BEGIN EXERCISE MATERIALS

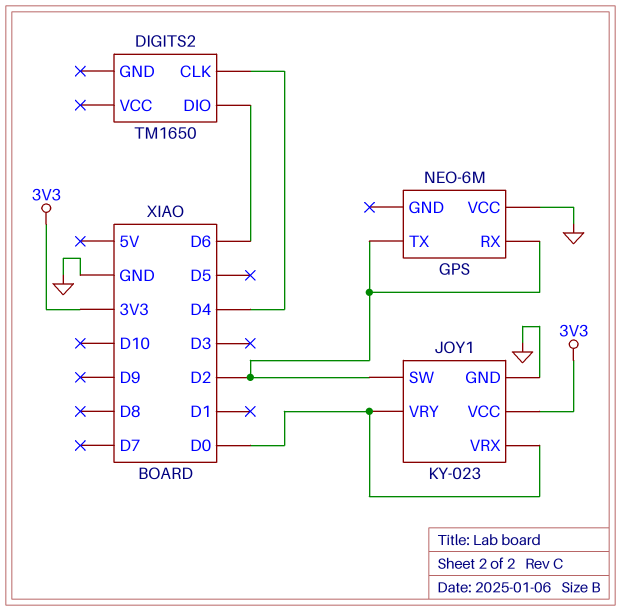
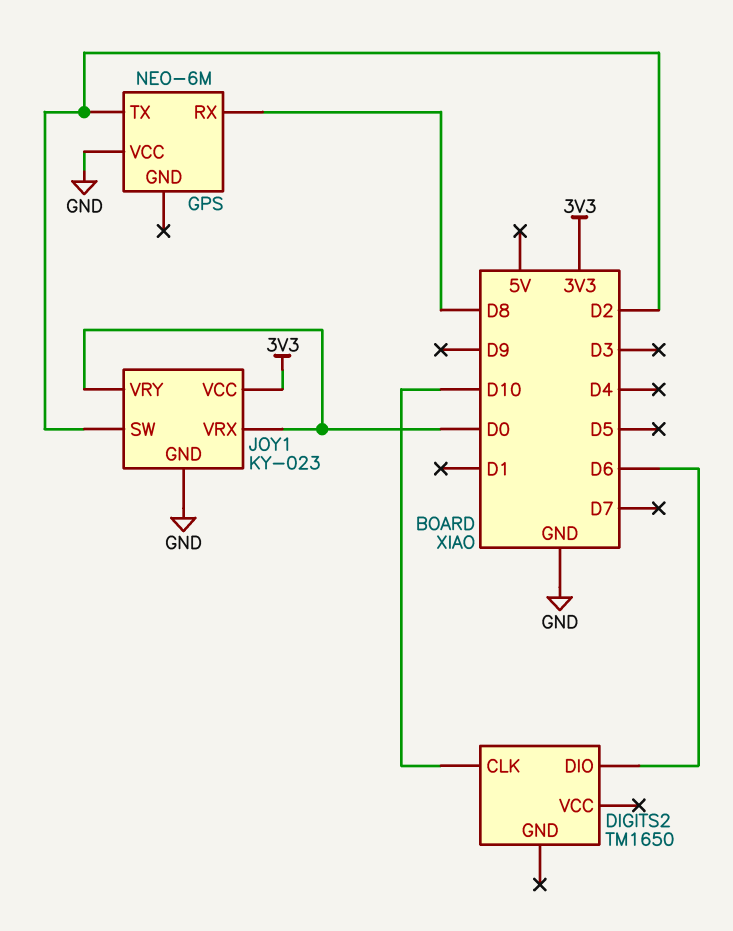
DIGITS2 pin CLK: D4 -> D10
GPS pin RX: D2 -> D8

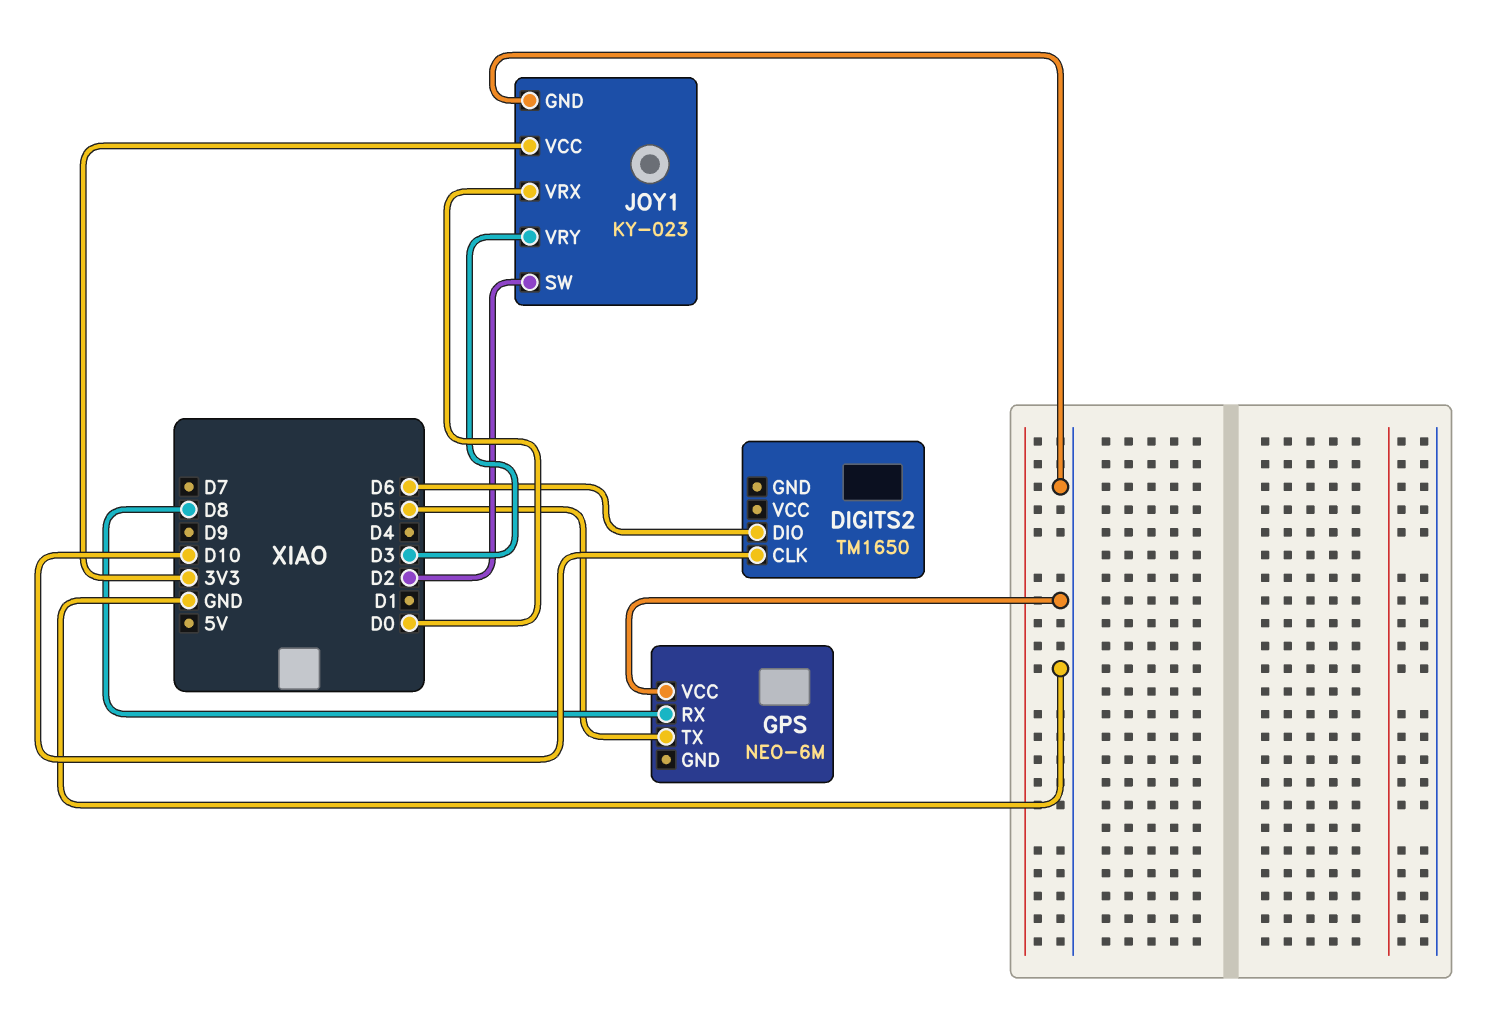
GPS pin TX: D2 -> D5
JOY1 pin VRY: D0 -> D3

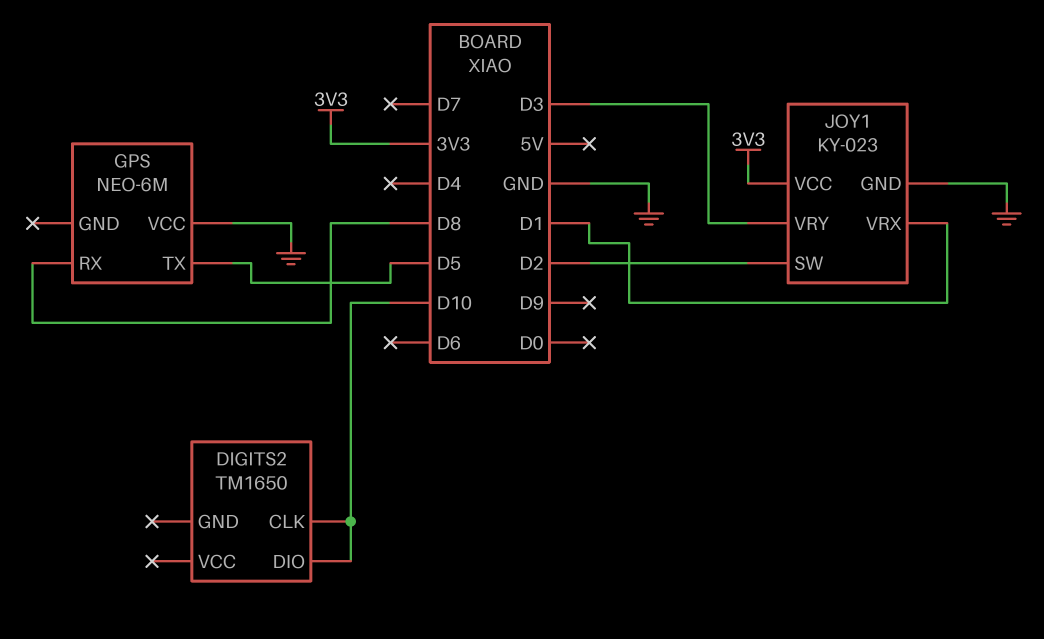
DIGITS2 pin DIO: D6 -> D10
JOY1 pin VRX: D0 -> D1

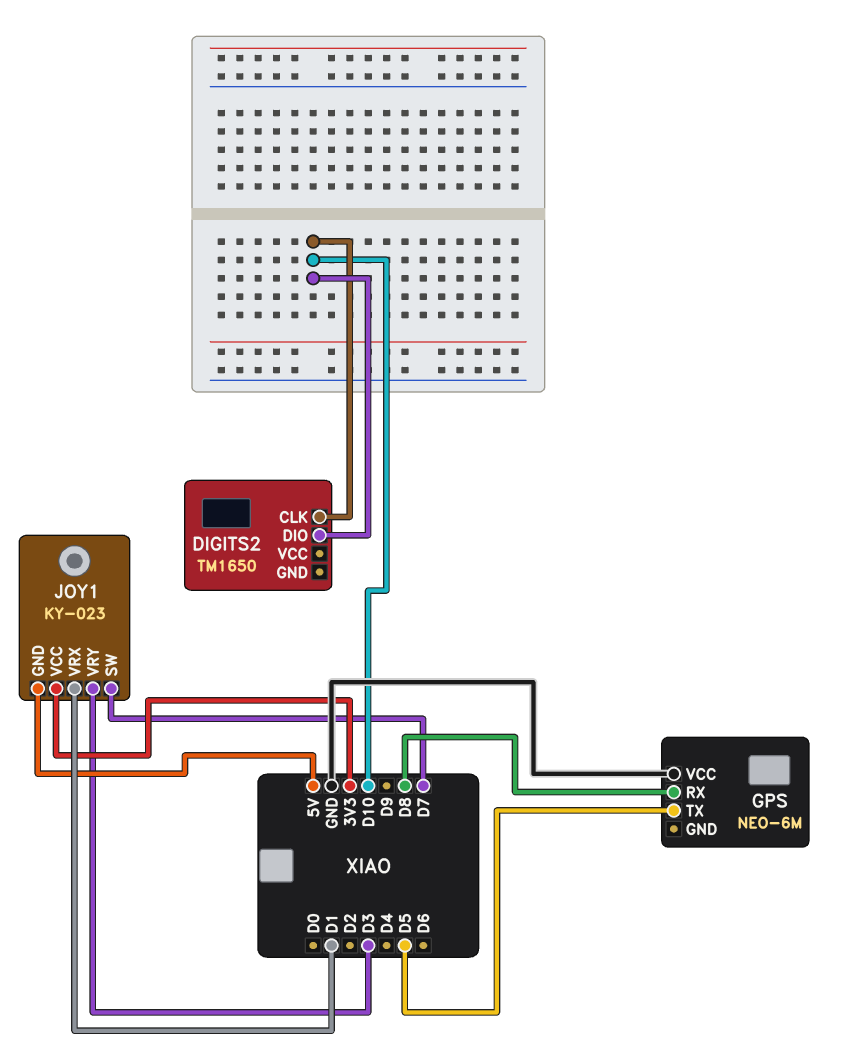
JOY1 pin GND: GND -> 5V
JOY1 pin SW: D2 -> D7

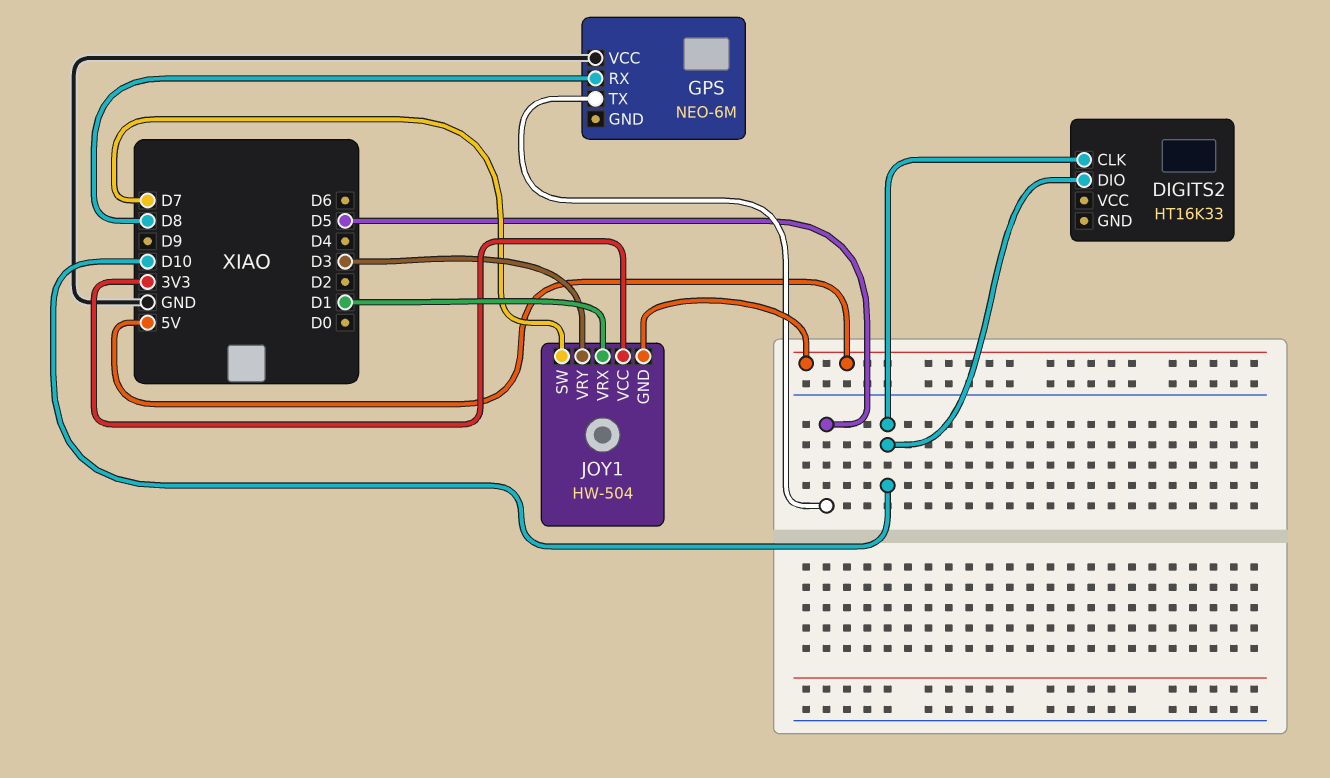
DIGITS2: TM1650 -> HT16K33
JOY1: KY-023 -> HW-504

END EXERCISE MATERIALS

_WORK INSTRUCTION_
Reproduce the listing above exactly, without a single picture.

_OUTPUT FOR THIS TASK_
DIGITS2 pin CLK: D4 -> D10
GPS pin RX: D2 -> D8

GPS pin TX: D2 -> D5
JOY1 pin VRY: D0 -> D3

DIGITS2 pin DIO: D6 -> D10
JOY1 pin VRX: D0 -> D1

JOY1 pin GND: GND -> 5V
JOY1 pin SW: D2 -> D7

DIGITS2: TM1650 -> HT16K33
JOY1: KY-023 -> HW-504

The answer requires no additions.